▶ _Exercise_
Scan the entries below for the word "diode". Copy each line that has it.

BEGIN Input data

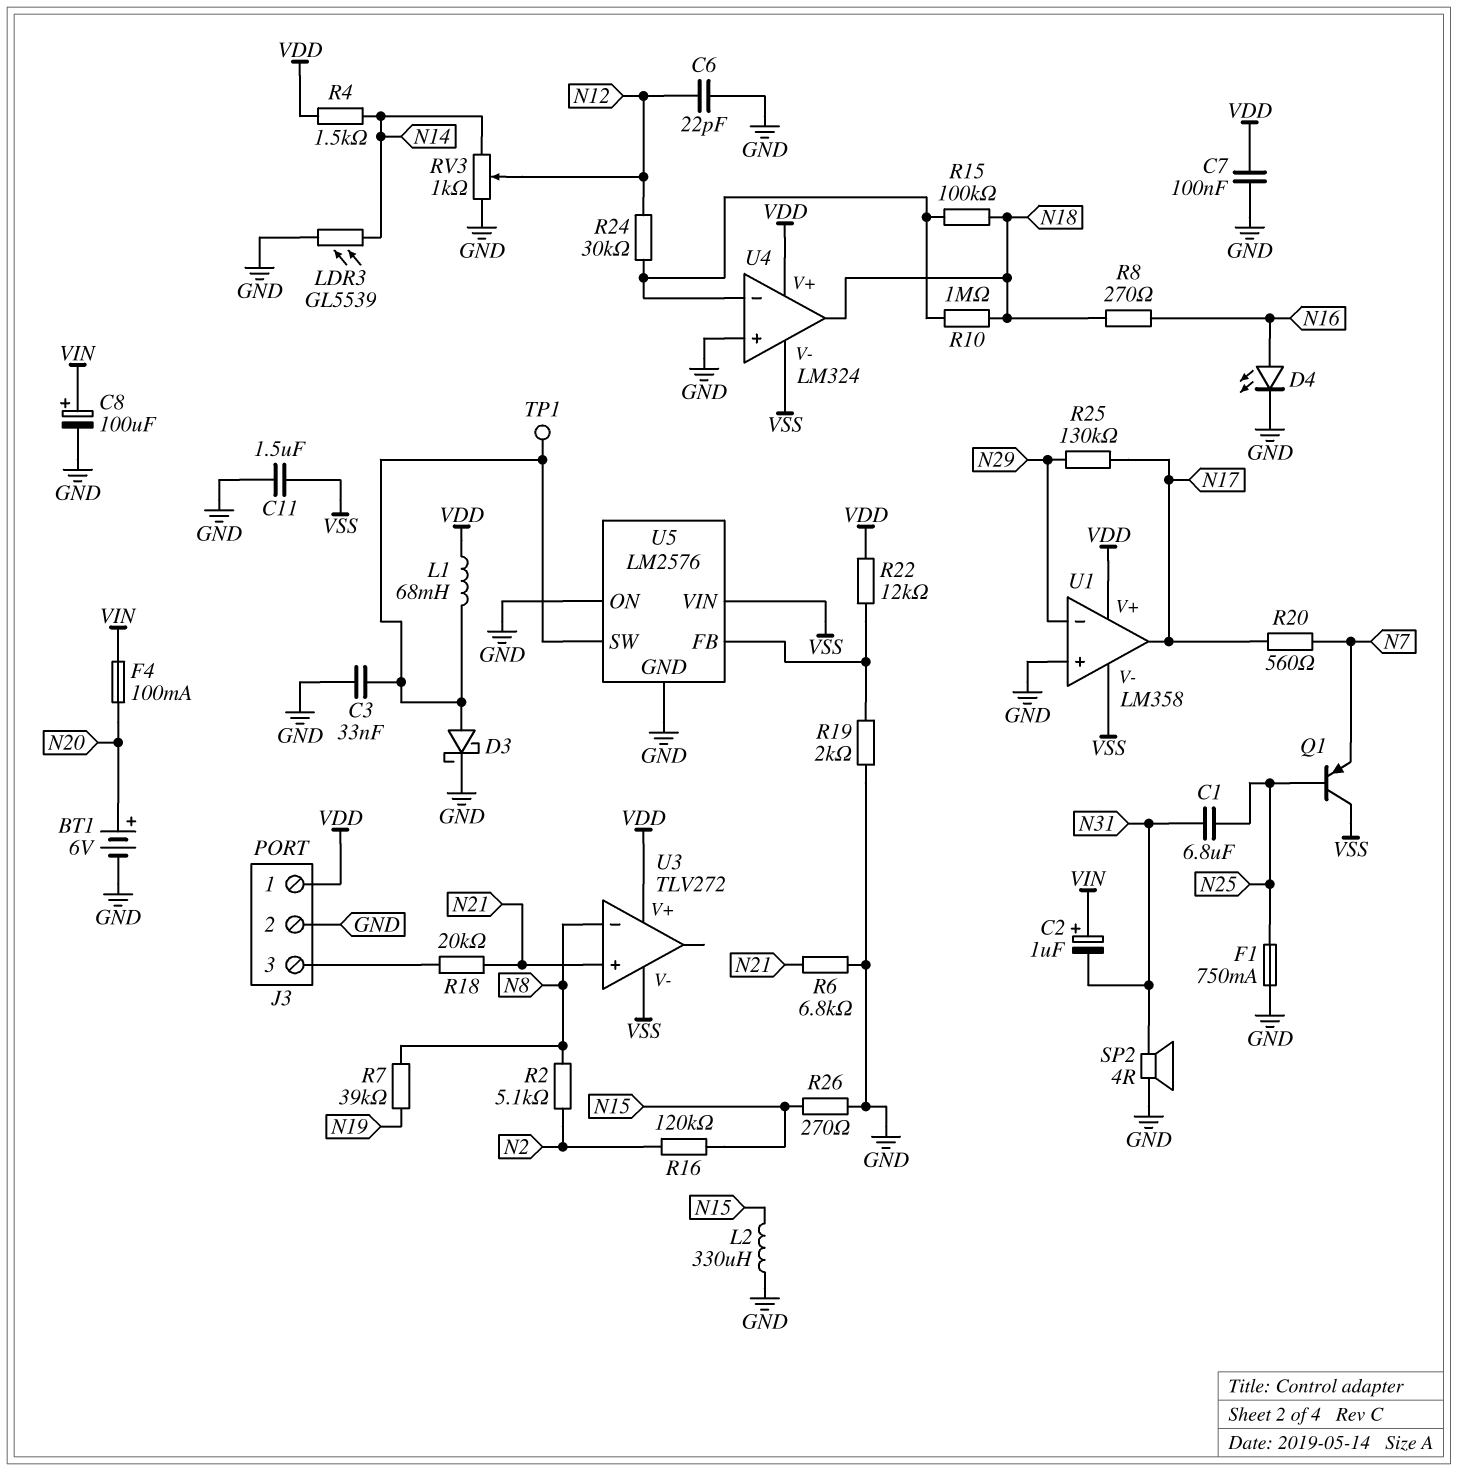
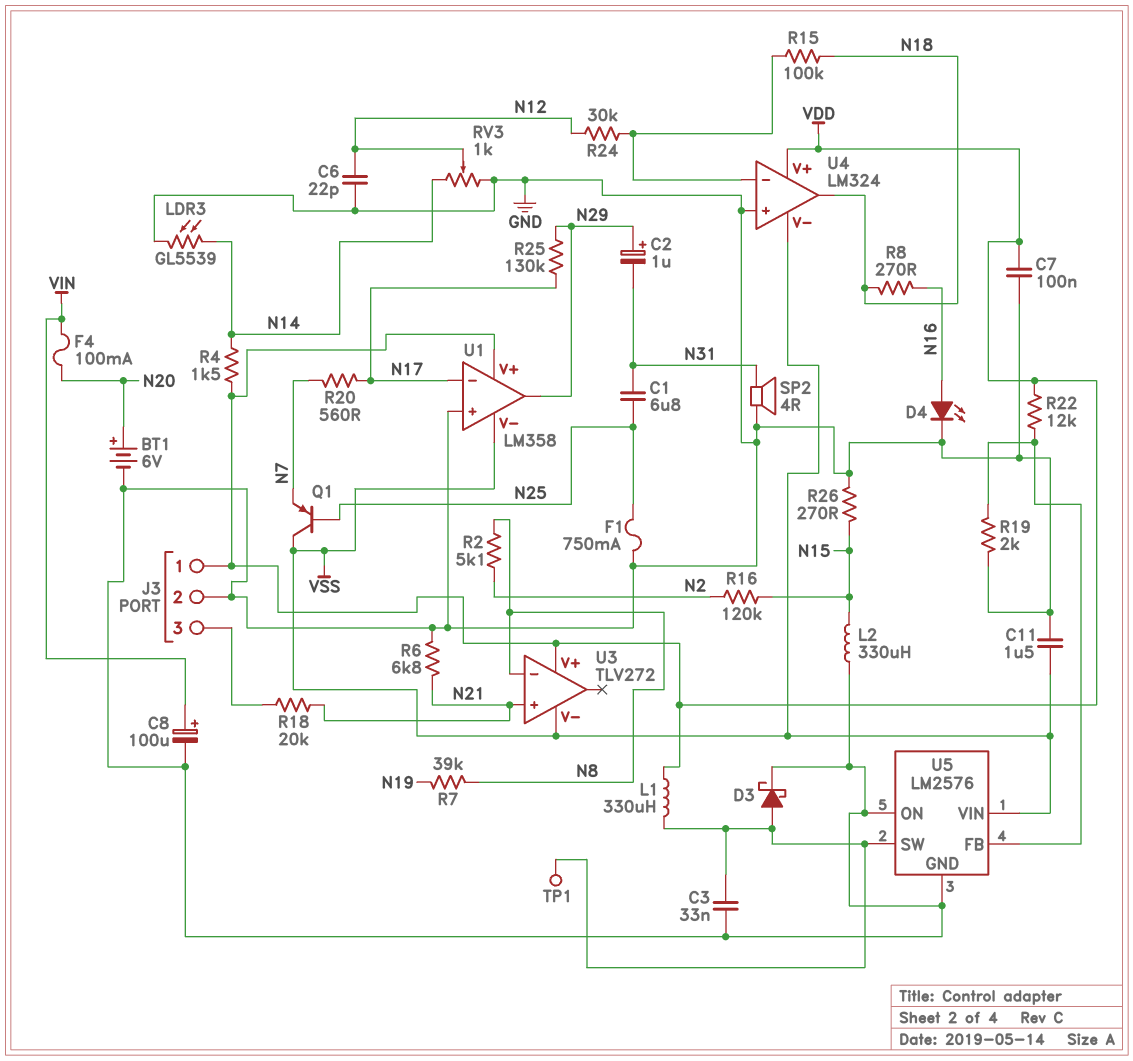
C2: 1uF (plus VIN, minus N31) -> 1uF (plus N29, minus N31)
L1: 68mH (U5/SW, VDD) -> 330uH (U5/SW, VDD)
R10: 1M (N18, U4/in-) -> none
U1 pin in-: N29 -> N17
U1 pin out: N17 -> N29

END Input data
BEGIN Input data

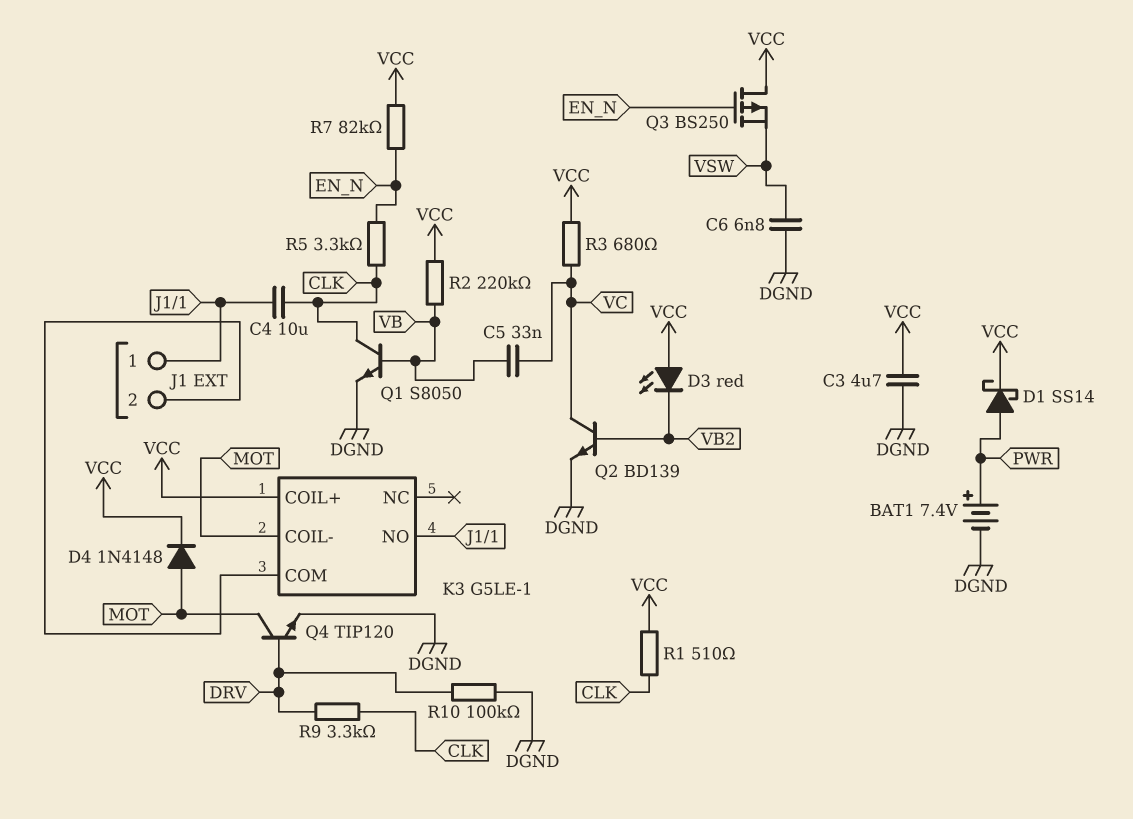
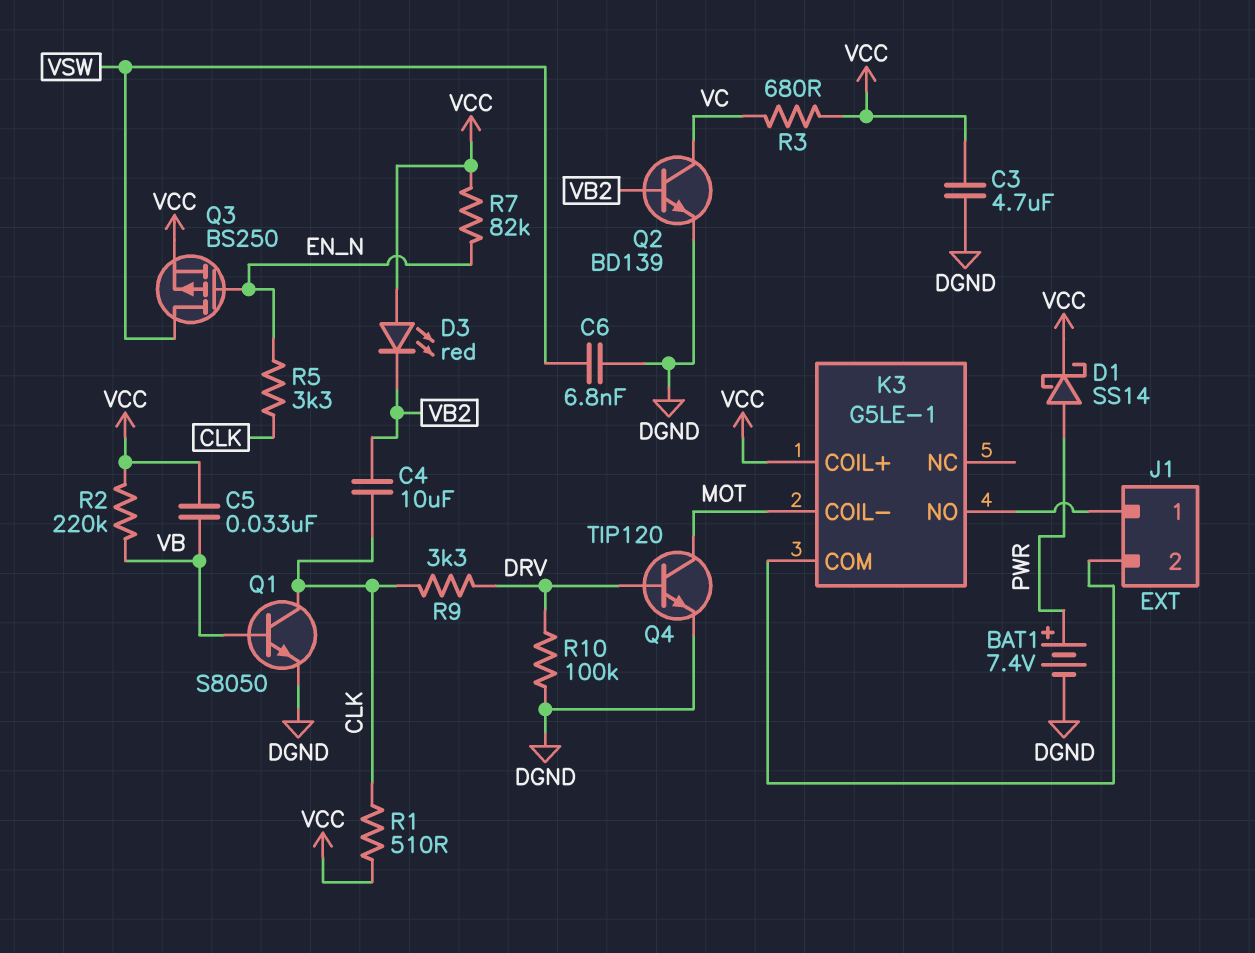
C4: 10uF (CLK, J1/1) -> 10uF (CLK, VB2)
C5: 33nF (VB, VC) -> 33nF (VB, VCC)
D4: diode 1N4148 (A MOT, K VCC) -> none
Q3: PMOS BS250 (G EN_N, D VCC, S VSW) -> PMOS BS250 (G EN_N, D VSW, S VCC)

END Input data
BEGIN Input data

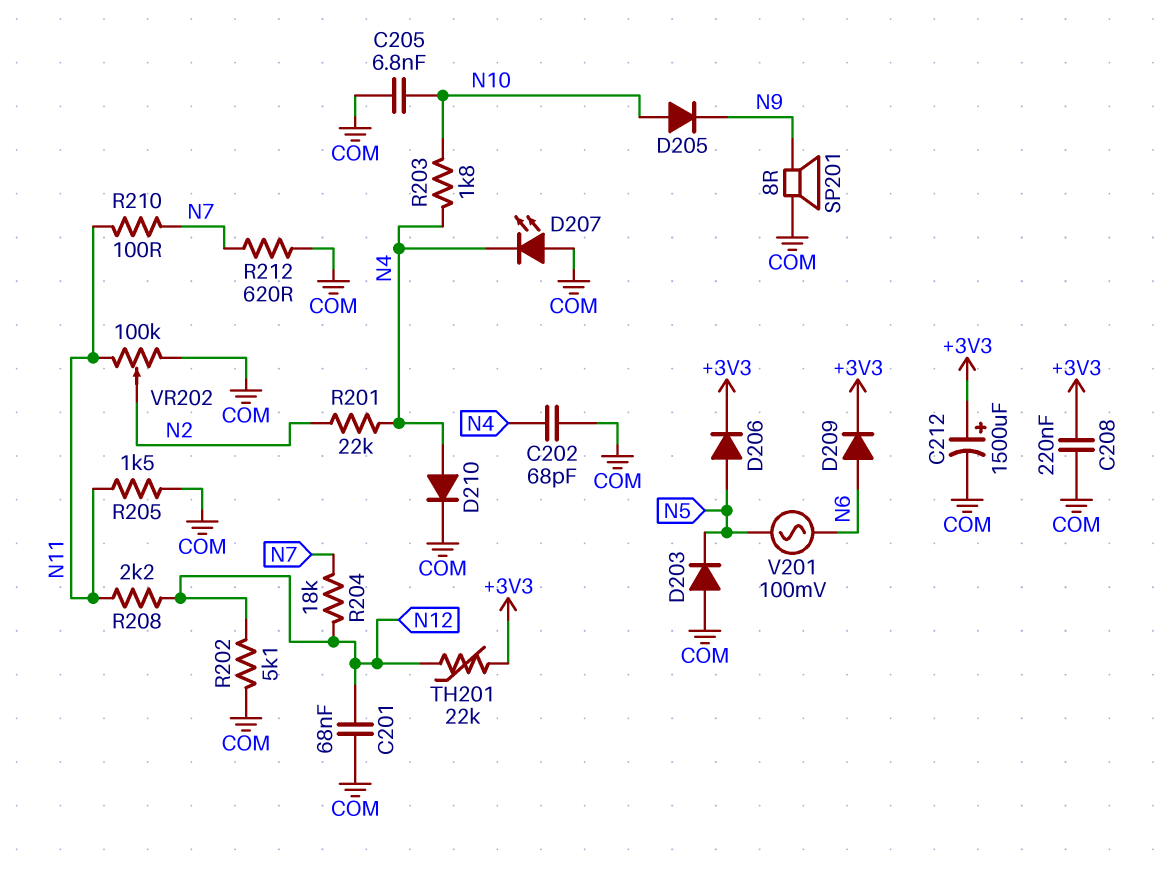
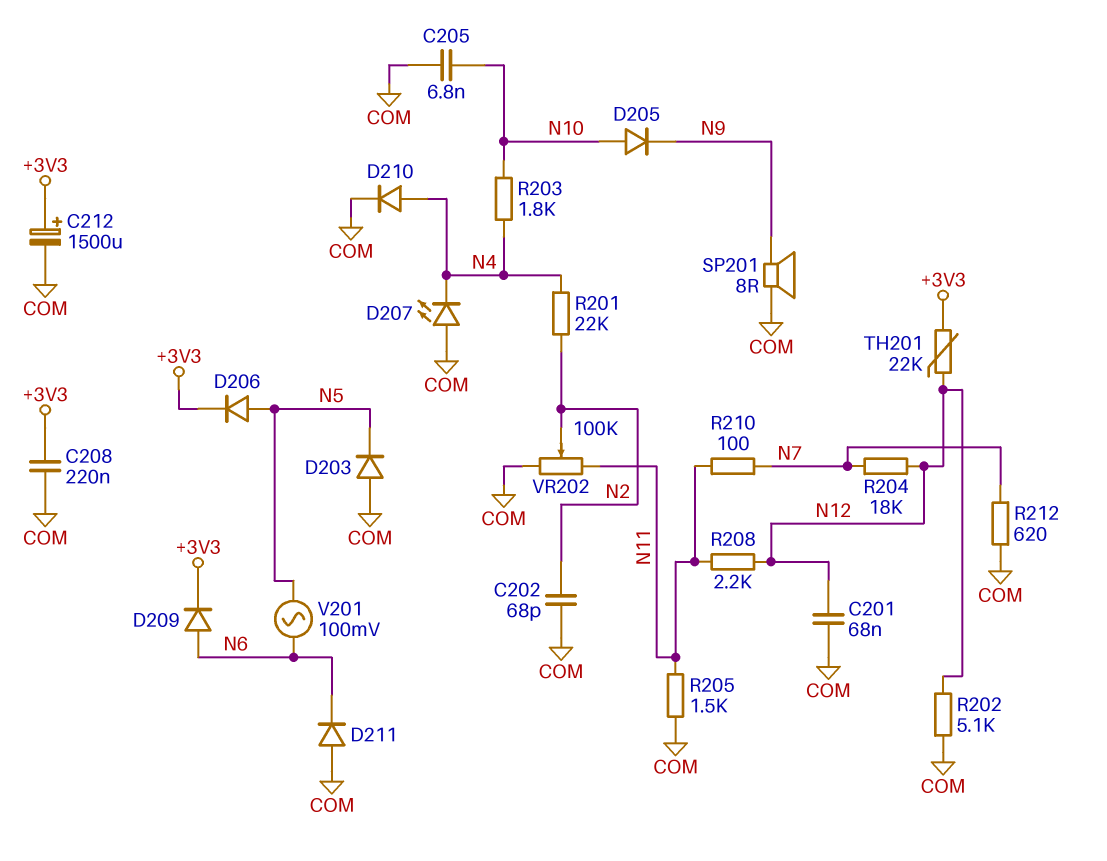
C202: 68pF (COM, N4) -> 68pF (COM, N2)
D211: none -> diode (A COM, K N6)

END Input data

▶ _Solution to this task_
D4: diode 1N4148 (A MOT, K VCC) -> none
D211: none -> diode (A COM, K N6)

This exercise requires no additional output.